Reproduce exactly the span of lines beginning at the one with "GAS1 pin AO: B0 -> A1" and ending at the last line of the data below, omitting pictures.

[Start of section]

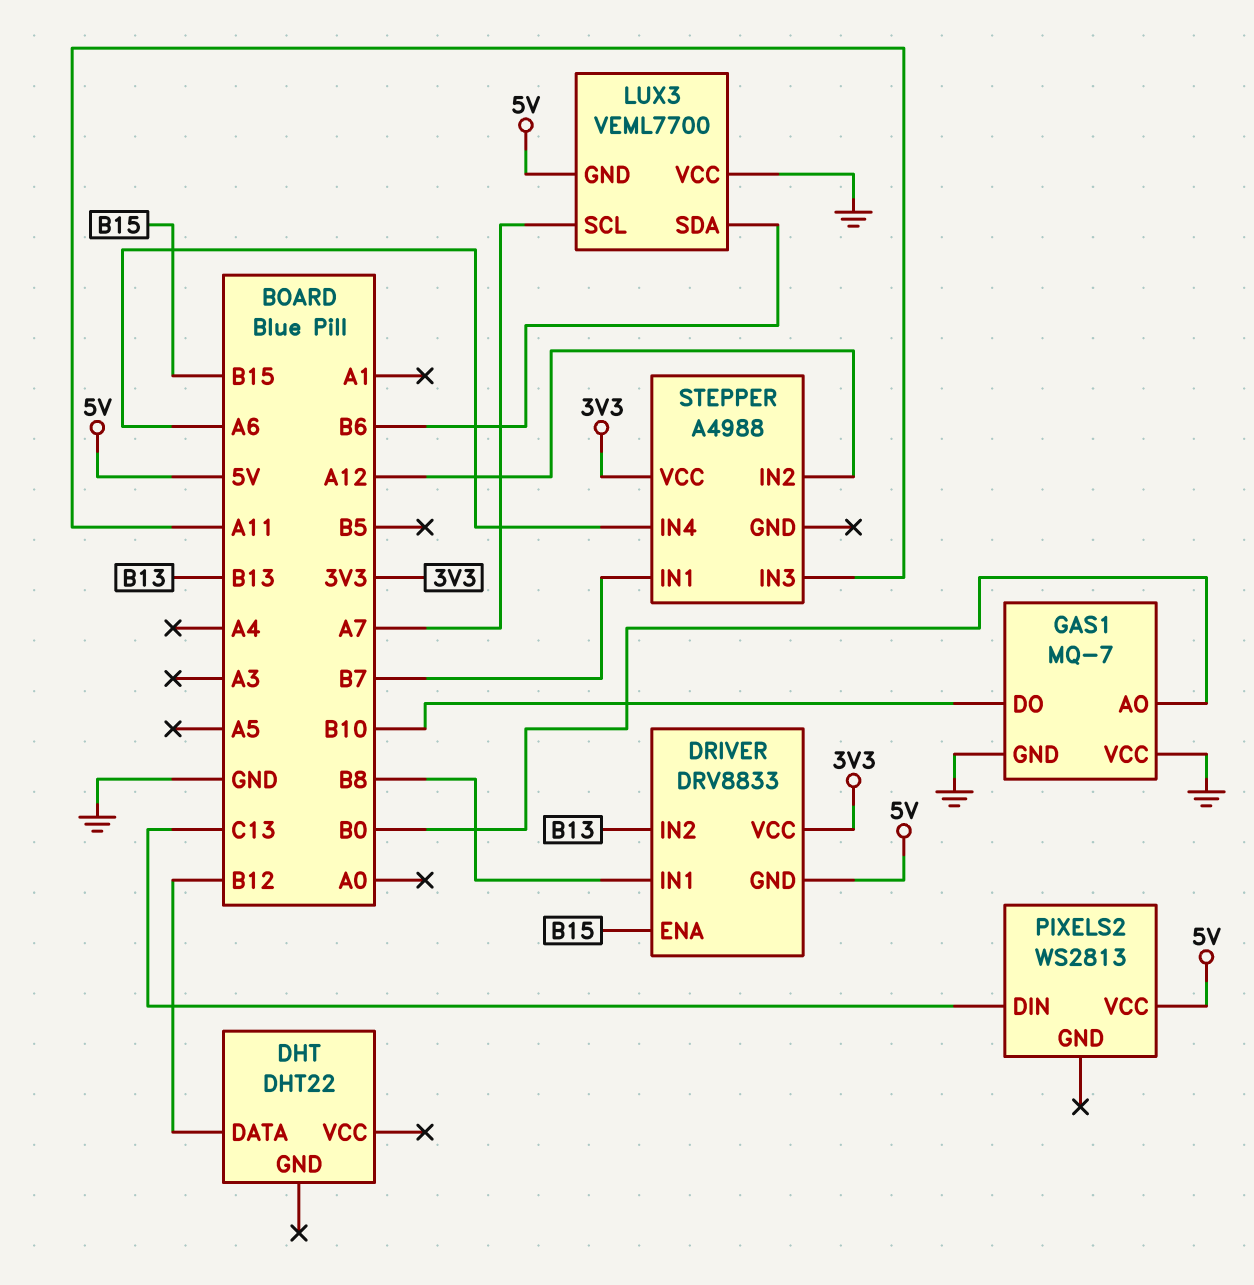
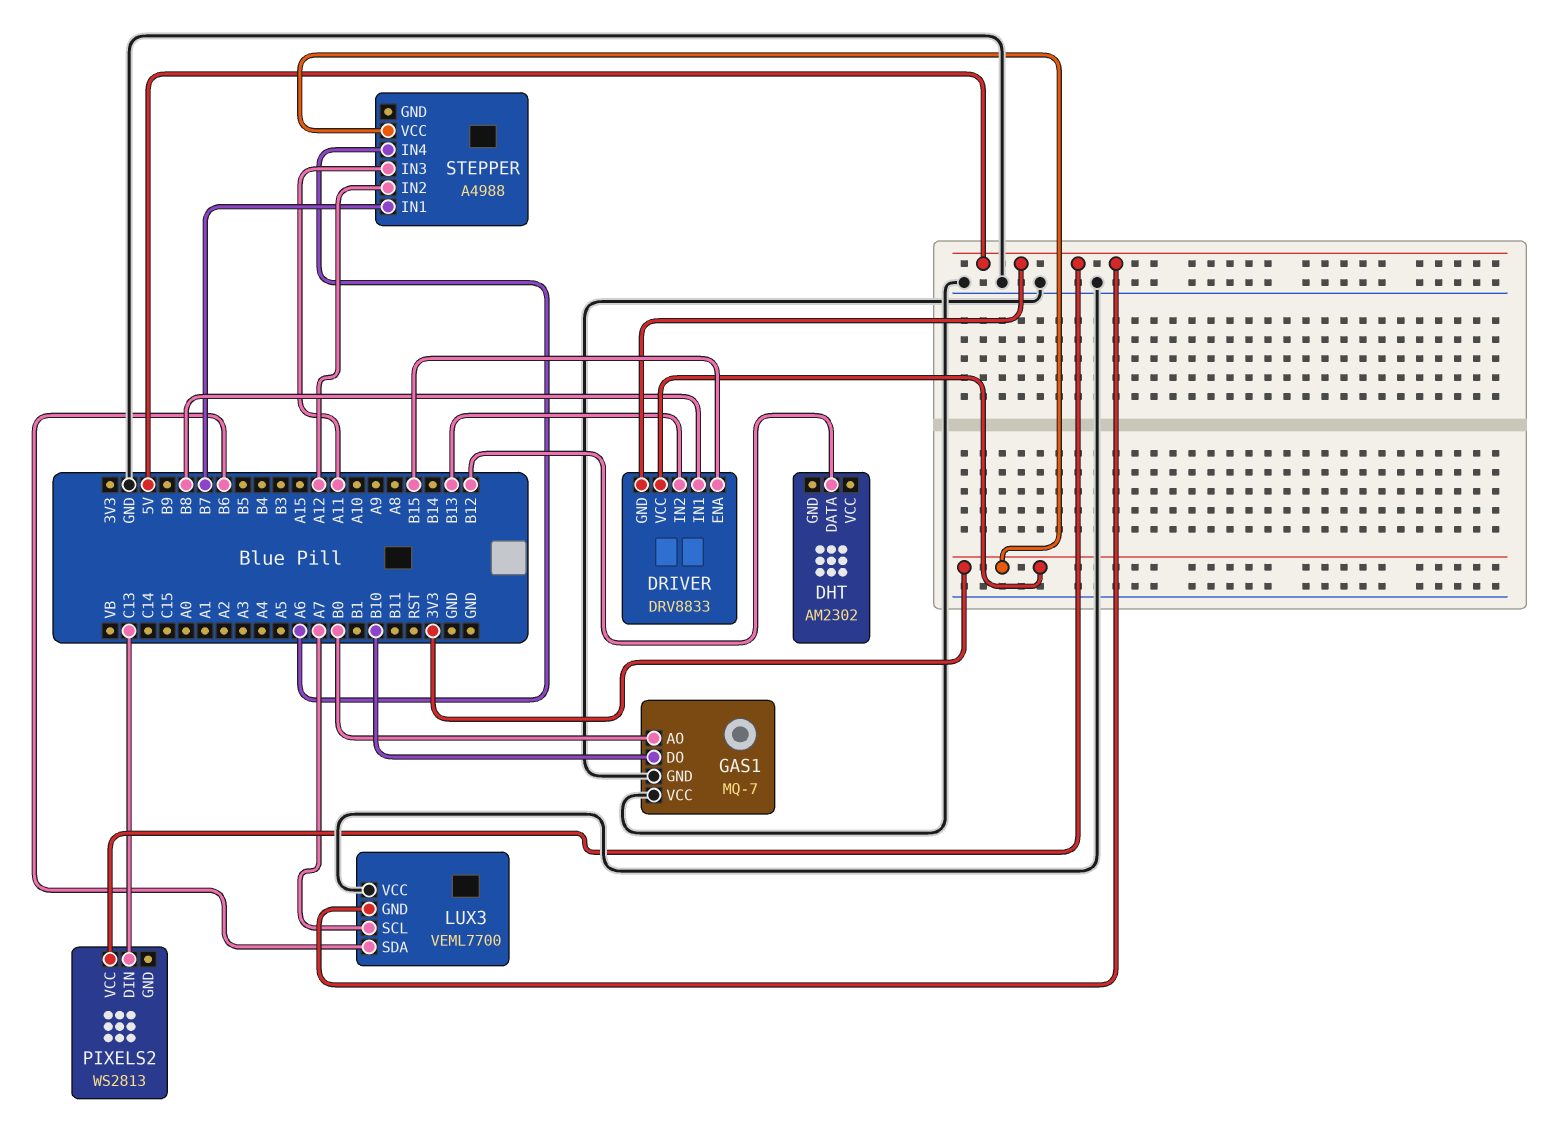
DHT: DHT22 -> AM2302

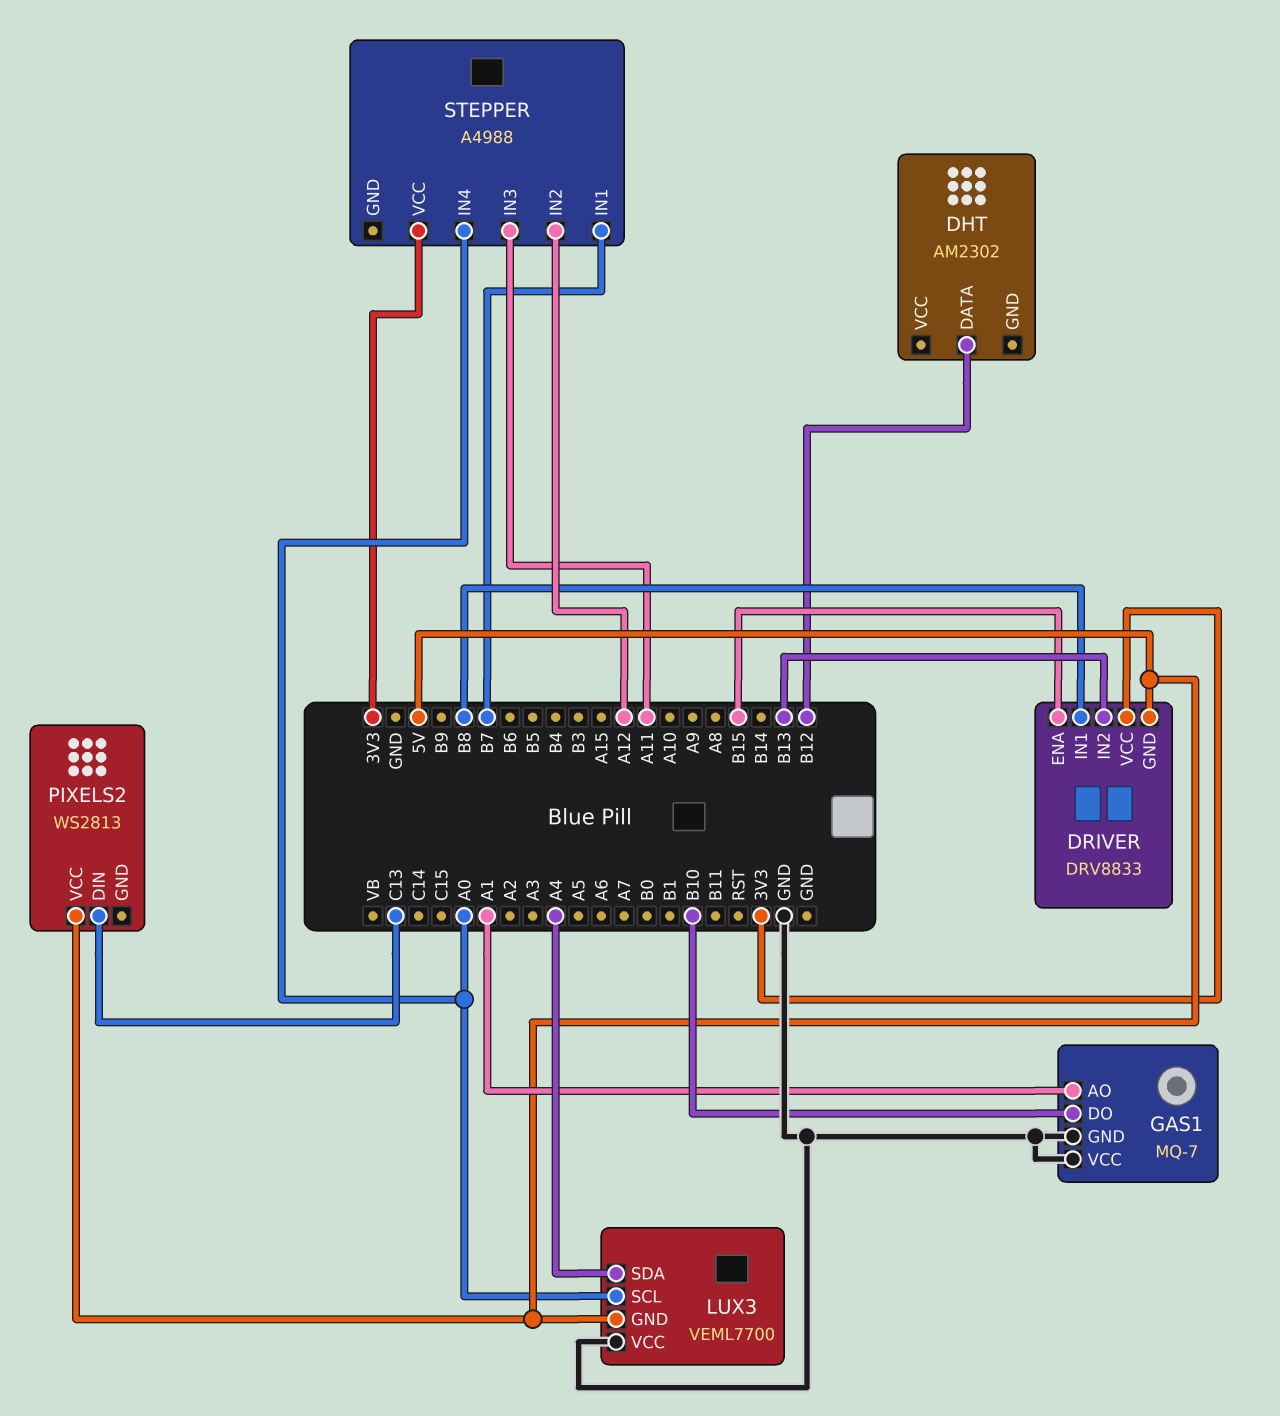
GAS1 pin AO: B0 -> A1
LUX3 pin SCL: A7 -> A0
LUX3 pin SDA: B6 -> A4
STEPPER pin IN4: A6 -> A0

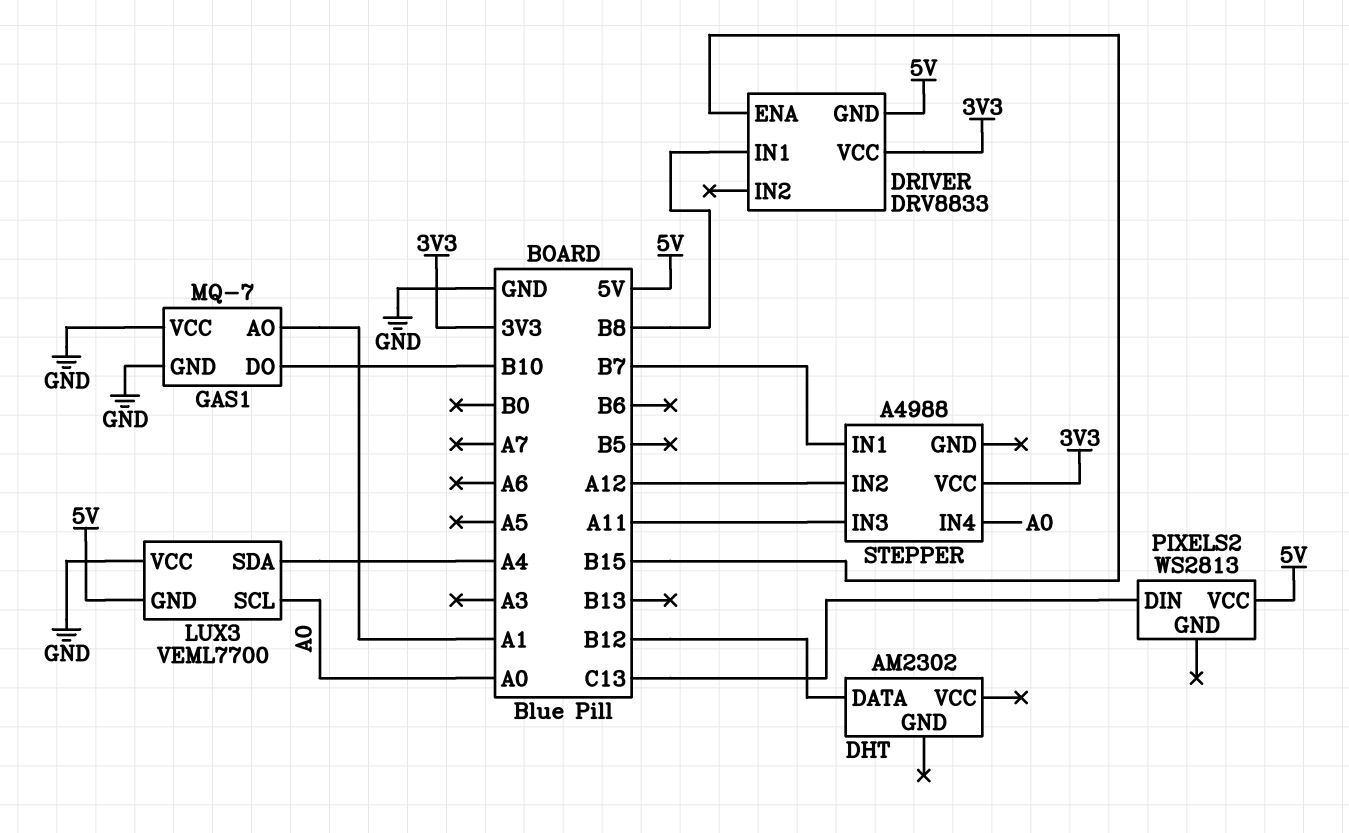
DRIVER pin IN2: B13 -> none

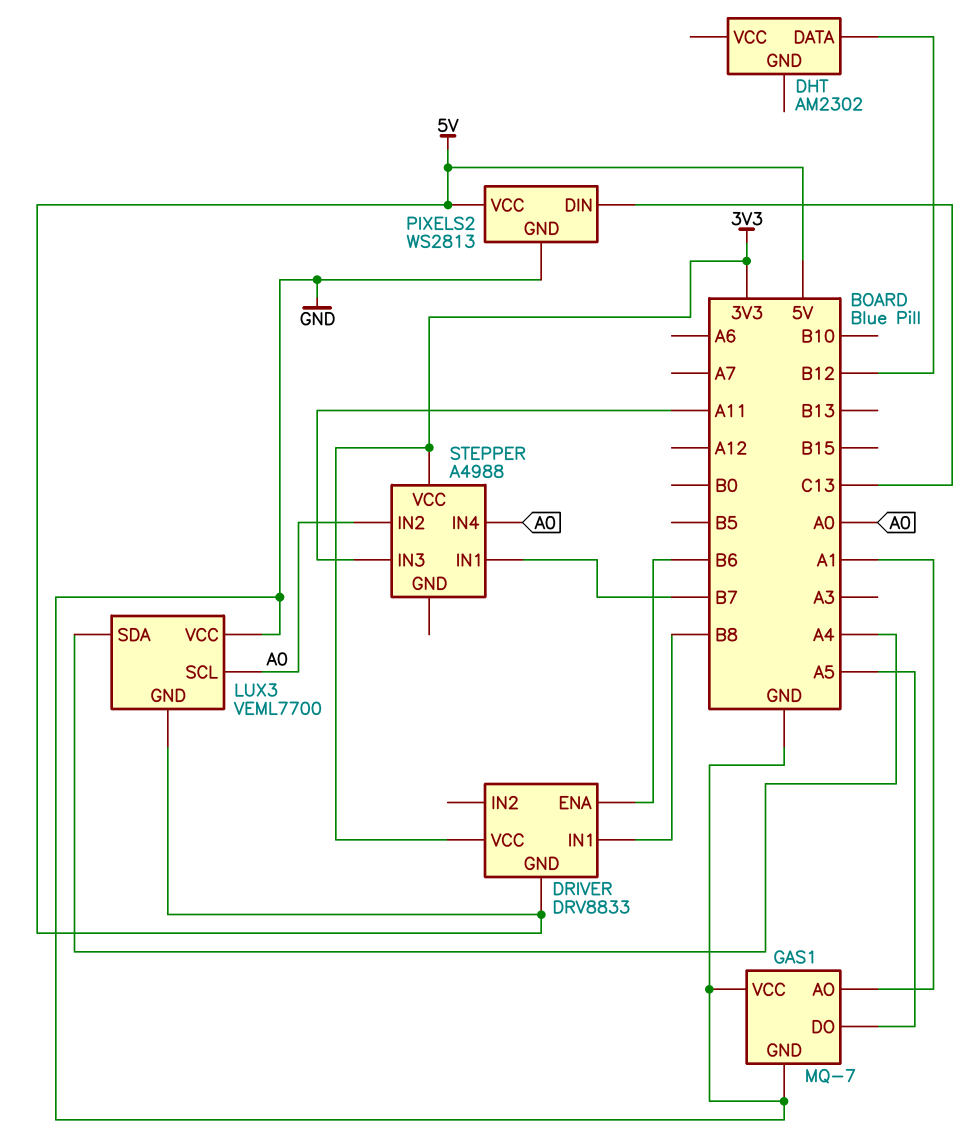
DRIVER pin ENA: B15 -> B6
GAS1 pin DO: B10 -> A5
PIXELS2 pin GND: none -> GND
STEPPER pin IN2: A12 -> A0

[End of section]

◆ **PROBLEM SOLUTION**
GAS1 pin AO: B0 -> A1
LUX3 pin SCL: A7 -> A0
LUX3 pin SDA: B6 -> A4
STEPPER pin IN4: A6 -> A0

DRIVER pin IN2: B13 -> none

DRIVER pin ENA: B15 -> B6
GAS1 pin DO: B10 -> A5
PIXELS2 pin GND: none -> GND
STEPPER pin IN2: A12 -> A0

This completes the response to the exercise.